Object change listings
________

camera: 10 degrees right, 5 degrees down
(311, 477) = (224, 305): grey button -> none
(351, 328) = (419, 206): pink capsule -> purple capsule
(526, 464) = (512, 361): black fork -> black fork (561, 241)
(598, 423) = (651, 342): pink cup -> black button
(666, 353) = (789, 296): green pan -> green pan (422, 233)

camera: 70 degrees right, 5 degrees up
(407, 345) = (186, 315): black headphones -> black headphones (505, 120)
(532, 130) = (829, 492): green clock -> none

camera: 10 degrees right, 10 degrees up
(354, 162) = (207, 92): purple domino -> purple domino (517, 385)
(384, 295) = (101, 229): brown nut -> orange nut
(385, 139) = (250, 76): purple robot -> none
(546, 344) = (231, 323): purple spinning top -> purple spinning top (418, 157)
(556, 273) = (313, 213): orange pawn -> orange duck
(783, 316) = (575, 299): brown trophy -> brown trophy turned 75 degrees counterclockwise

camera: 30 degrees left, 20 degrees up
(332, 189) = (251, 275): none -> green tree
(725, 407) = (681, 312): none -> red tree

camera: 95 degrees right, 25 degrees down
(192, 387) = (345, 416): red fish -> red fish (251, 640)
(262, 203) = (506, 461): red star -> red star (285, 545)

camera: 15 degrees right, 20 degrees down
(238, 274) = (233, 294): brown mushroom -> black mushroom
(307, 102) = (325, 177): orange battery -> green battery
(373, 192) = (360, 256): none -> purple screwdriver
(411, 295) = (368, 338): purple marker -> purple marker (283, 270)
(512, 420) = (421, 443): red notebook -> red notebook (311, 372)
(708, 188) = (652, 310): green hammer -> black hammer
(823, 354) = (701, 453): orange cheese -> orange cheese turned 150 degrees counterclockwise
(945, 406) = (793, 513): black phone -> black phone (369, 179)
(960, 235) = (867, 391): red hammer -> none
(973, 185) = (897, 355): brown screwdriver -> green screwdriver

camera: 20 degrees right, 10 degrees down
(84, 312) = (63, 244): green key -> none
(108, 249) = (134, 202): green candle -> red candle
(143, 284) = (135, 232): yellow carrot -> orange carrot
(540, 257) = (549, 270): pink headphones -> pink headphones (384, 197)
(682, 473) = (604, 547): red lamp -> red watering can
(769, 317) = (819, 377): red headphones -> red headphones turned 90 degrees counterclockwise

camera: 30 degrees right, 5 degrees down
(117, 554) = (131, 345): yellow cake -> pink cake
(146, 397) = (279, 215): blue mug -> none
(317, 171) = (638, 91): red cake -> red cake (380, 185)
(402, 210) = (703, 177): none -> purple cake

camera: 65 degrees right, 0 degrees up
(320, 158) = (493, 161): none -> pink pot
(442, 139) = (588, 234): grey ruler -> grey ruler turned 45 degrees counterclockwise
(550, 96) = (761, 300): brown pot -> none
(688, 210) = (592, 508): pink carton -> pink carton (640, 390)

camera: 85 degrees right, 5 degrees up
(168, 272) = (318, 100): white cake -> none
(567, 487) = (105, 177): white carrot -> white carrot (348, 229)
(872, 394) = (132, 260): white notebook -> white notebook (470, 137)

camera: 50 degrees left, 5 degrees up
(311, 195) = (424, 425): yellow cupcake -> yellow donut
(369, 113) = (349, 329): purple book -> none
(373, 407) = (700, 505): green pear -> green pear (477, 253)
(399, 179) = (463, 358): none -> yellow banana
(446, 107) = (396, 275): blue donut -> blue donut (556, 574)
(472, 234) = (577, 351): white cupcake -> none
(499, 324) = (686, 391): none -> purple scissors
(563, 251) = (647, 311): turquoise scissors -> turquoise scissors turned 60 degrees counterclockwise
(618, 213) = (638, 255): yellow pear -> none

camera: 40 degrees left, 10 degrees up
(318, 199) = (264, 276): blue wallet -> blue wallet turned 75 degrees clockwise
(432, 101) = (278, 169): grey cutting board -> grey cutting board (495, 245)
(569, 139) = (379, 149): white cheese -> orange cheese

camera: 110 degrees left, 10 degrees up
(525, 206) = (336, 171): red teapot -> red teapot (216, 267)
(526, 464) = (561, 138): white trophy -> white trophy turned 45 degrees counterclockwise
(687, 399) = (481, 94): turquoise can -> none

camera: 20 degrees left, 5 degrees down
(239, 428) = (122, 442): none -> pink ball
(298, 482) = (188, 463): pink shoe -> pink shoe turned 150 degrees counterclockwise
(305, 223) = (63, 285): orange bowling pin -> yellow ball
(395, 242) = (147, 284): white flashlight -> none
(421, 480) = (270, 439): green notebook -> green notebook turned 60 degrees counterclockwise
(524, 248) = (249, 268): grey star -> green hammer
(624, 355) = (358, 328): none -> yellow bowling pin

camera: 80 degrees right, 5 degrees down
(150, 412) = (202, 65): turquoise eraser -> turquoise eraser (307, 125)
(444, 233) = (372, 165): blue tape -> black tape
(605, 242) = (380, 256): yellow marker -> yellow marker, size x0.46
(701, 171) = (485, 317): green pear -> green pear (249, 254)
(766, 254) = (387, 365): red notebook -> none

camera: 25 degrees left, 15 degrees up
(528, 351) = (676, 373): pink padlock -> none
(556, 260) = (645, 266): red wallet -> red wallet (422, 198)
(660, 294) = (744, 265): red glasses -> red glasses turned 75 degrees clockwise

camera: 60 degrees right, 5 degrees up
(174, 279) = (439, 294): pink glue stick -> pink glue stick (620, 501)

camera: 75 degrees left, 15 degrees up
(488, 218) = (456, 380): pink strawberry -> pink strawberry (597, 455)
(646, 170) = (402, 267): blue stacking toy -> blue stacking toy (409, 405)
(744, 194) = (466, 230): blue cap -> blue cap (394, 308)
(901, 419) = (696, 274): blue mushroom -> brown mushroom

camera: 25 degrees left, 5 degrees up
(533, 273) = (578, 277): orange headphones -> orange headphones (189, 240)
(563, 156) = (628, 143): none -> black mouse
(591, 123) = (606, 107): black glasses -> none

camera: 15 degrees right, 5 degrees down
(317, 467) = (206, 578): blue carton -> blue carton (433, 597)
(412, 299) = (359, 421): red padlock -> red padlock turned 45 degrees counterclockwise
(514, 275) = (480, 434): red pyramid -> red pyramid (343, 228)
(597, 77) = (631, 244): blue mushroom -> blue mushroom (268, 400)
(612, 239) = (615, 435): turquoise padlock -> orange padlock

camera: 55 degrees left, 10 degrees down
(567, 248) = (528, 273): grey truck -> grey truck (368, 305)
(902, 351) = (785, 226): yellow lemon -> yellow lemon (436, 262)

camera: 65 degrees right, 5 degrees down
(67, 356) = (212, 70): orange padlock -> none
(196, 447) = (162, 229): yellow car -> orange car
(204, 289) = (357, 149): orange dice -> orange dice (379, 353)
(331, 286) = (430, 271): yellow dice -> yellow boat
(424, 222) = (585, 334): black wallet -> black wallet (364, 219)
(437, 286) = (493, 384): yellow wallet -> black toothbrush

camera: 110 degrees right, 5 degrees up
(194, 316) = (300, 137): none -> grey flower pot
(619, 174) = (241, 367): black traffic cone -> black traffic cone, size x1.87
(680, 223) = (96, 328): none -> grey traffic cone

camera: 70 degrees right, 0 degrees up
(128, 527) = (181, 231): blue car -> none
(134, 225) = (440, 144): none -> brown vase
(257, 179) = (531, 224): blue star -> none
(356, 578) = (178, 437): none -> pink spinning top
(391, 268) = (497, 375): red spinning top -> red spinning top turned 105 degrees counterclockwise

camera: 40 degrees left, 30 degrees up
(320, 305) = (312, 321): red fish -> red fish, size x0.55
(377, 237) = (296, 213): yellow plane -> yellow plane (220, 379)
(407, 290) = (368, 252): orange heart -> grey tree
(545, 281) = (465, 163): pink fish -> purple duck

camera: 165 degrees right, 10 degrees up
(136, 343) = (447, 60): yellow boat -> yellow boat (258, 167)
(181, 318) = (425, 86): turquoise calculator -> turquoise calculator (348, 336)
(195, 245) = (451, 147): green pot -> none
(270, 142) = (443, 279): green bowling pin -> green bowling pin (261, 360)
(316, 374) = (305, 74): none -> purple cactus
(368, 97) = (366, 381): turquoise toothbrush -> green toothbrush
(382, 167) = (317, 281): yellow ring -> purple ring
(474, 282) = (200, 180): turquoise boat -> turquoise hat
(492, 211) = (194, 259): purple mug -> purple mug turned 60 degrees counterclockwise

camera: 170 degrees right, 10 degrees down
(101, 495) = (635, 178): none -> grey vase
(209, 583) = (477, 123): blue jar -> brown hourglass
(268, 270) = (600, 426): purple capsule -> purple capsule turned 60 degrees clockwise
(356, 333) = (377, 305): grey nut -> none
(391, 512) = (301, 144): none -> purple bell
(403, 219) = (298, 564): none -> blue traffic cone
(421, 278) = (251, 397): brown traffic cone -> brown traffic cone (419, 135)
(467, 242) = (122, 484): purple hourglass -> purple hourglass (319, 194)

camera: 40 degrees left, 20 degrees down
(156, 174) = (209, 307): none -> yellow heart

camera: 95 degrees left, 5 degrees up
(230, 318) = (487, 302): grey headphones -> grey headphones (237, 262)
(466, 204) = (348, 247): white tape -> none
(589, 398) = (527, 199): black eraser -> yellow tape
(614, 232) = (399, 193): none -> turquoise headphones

________

REQUIRED WORK: Scan the records for the word "donut", and copy each line where it is found.

ANSWER BOX:
(311, 195) = (424, 425): yellow cupcake -> yellow donut
(446, 107) = (396, 275): blue donut -> blue donut (556, 574)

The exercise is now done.